- _Work item_
Each line of data below is to be returned exactly, leaving out any picture.

- _Data_
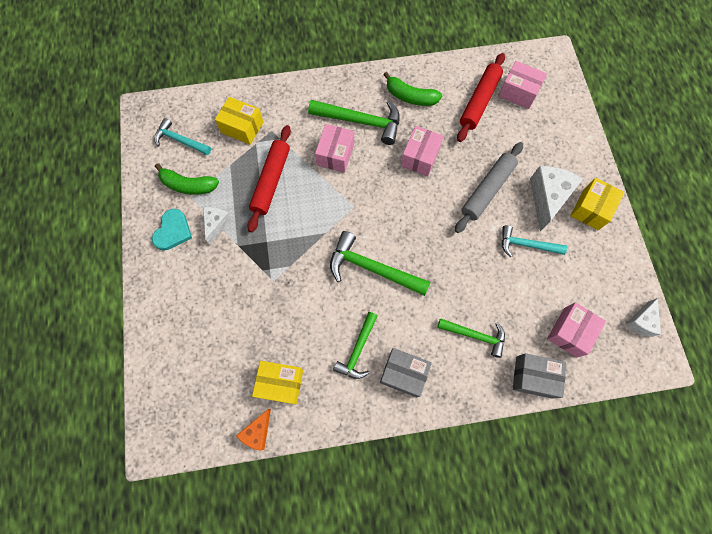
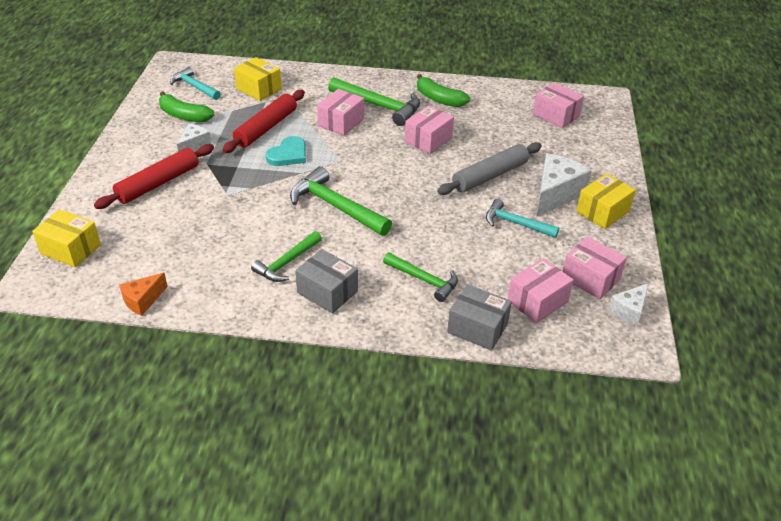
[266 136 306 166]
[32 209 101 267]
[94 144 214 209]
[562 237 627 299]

- _Solution to the problem_
[266 136 306 166]
[32 209 101 267]
[94 144 214 209]
[562 237 627 299]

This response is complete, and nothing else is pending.